## PROMPT
Go to the line below containing "(791, 425) = (472, 241): purple" and print exactly from there through the line containing "(302, 276) = (302, 192): none -> green apple", both included. Print nothing else.

## MATERIAL TO PROCESS

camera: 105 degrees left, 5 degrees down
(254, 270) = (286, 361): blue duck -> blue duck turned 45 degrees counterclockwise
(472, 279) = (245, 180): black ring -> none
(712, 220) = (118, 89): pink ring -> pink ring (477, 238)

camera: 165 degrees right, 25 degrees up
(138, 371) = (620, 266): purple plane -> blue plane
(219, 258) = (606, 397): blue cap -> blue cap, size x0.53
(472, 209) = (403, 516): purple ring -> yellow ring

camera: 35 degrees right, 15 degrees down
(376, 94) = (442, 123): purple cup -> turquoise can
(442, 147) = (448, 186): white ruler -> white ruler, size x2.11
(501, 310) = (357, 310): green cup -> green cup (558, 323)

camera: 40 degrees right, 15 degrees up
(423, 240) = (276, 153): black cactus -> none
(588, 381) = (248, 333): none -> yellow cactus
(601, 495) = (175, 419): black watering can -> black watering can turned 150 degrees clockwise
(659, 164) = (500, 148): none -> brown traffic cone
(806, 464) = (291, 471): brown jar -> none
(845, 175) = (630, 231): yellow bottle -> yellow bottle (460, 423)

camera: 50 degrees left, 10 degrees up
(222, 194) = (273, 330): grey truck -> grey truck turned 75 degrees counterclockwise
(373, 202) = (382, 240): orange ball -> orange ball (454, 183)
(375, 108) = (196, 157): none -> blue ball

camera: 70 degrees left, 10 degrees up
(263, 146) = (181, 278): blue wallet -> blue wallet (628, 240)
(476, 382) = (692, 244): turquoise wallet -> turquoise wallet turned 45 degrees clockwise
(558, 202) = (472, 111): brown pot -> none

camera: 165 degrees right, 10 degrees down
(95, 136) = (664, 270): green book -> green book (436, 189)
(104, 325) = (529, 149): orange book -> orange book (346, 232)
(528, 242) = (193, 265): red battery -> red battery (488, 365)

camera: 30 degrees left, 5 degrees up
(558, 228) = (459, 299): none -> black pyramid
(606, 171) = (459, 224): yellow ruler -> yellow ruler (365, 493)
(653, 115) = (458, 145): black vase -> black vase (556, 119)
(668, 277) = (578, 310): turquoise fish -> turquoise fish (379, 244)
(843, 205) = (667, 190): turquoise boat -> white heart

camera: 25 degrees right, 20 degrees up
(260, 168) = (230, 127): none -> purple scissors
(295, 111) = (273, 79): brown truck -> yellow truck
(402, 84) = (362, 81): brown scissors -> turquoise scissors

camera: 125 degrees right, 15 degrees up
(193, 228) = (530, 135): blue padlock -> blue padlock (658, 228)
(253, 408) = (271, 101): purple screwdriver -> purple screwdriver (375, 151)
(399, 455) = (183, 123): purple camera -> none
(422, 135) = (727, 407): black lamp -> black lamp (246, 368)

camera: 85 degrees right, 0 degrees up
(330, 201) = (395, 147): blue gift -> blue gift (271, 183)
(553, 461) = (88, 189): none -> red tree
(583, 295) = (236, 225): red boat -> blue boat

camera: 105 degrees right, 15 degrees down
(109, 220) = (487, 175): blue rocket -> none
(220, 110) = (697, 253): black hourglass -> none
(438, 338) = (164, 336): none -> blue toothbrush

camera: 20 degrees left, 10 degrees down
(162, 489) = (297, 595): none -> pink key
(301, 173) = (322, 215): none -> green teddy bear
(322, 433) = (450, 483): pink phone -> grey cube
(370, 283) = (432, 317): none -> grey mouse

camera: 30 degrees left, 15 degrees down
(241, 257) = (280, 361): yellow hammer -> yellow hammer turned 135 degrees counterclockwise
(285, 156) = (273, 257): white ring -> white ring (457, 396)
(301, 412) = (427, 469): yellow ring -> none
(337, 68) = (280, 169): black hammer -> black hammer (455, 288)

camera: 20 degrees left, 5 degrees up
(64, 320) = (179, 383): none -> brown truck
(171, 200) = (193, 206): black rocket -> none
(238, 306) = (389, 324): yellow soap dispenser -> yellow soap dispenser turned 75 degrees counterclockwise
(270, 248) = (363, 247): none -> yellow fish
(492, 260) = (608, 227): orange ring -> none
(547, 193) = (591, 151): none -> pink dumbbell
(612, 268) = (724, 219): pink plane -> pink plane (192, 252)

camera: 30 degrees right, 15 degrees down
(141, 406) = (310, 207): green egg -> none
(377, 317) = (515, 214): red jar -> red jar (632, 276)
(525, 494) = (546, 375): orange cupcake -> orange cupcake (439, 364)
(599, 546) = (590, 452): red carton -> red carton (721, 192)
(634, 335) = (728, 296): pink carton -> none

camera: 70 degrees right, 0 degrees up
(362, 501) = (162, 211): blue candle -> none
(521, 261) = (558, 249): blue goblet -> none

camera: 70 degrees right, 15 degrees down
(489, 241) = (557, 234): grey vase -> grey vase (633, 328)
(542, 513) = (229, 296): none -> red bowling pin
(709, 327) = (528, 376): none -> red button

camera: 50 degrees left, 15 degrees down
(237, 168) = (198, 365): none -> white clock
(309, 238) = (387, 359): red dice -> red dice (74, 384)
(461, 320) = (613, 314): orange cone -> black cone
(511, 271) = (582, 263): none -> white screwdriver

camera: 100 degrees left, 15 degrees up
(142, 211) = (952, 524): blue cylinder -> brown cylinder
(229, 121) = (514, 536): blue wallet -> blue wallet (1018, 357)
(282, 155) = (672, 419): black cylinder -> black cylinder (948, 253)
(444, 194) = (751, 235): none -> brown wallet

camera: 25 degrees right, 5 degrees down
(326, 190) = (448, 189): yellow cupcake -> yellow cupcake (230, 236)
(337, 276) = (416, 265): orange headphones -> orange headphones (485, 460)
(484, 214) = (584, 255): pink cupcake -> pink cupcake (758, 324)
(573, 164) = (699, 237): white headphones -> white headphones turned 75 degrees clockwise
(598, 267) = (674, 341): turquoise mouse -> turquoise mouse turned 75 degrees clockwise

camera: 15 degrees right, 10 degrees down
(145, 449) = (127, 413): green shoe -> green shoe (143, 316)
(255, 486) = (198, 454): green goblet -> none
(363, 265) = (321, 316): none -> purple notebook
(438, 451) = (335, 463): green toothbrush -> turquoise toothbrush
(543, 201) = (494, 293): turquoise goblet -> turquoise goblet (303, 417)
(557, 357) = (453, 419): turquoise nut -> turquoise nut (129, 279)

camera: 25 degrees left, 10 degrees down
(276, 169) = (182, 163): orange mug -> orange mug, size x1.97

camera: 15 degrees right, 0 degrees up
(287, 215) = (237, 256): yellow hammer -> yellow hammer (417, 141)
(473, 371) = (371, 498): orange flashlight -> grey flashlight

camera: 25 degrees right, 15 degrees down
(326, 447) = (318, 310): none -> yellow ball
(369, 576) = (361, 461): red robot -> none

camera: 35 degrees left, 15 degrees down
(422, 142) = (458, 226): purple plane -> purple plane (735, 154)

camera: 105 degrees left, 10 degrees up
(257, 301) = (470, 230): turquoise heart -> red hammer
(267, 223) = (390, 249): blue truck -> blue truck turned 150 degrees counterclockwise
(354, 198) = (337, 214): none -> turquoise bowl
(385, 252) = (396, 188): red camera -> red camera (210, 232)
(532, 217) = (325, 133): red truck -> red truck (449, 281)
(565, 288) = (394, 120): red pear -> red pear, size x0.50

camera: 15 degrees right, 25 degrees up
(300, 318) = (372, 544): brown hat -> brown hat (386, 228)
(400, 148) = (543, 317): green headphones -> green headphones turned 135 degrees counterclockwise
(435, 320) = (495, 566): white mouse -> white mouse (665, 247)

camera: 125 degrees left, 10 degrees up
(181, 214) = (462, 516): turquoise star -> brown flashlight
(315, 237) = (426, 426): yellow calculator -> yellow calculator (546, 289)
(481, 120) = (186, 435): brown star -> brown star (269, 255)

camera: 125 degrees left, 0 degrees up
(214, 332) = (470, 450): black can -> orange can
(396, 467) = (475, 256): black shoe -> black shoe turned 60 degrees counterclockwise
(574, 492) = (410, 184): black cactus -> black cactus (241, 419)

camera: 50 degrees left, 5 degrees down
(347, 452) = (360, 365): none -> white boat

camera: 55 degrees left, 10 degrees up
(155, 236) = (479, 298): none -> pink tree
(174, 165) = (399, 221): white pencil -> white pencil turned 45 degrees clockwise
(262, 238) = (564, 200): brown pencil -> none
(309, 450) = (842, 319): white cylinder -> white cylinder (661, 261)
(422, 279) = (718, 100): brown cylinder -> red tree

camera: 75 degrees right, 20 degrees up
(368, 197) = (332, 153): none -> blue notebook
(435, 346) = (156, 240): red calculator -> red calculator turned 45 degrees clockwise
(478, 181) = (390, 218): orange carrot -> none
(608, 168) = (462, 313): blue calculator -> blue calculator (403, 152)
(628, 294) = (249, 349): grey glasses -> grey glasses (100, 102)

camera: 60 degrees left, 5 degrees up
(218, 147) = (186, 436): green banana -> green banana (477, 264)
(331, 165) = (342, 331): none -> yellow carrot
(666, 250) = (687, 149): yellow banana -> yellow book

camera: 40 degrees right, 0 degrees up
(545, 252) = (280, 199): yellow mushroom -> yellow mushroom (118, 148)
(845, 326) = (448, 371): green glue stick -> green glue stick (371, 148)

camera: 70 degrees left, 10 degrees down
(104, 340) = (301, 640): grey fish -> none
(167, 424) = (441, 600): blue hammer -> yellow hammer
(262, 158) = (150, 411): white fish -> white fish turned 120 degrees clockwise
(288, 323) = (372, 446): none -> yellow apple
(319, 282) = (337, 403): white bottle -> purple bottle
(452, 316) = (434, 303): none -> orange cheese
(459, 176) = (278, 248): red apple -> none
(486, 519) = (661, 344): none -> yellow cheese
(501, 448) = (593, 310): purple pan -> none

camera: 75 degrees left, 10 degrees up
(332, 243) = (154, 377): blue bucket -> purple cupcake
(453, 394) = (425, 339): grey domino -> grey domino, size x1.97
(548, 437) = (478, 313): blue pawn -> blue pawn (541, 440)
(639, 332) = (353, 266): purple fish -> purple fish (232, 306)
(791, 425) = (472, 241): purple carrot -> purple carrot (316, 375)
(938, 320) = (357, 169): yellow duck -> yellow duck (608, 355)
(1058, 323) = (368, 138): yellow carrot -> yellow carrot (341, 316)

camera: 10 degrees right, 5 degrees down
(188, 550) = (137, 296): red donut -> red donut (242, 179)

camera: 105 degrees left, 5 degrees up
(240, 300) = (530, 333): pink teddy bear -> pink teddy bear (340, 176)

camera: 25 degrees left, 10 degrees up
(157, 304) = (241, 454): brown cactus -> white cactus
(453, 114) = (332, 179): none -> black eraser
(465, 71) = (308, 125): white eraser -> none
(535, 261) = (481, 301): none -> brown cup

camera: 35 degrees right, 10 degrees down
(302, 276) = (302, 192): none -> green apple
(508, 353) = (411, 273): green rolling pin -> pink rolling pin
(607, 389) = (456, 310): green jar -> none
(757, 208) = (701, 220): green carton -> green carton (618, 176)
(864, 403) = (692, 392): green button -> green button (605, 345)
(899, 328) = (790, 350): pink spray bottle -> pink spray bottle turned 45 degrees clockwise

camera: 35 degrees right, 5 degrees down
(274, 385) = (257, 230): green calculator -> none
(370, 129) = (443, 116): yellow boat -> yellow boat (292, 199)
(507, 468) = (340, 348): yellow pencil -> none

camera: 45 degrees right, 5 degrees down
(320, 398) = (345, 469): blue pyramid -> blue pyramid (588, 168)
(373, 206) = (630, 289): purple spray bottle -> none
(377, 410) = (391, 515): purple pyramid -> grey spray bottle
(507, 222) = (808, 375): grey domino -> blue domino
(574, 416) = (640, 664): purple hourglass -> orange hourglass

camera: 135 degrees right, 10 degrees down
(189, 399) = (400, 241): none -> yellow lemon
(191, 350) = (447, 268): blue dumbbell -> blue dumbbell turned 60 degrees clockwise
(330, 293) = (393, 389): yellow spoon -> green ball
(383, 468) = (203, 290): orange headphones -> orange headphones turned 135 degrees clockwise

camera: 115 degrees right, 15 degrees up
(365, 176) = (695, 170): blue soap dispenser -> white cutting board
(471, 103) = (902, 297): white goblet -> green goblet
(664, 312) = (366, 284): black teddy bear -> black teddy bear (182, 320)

## EXERCISE ANSWER
(791, 425) = (472, 241): purple carrot -> purple carrot (316, 375)
(938, 320) = (357, 169): yellow duck -> yellow duck (608, 355)
(1058, 323) = (368, 138): yellow carrot -> yellow carrot (341, 316)

camera: 10 degrees right, 5 degrees down
(188, 550) = (137, 296): red donut -> red donut (242, 179)

camera: 105 degrees left, 5 degrees up
(240, 300) = (530, 333): pink teddy bear -> pink teddy bear (340, 176)

camera: 25 degrees left, 10 degrees up
(157, 304) = (241, 454): brown cactus -> white cactus
(453, 114) = (332, 179): none -> black eraser
(465, 71) = (308, 125): white eraser -> none
(535, 261) = (481, 301): none -> brown cup

camera: 35 degrees right, 10 degrees down
(302, 276) = (302, 192): none -> green apple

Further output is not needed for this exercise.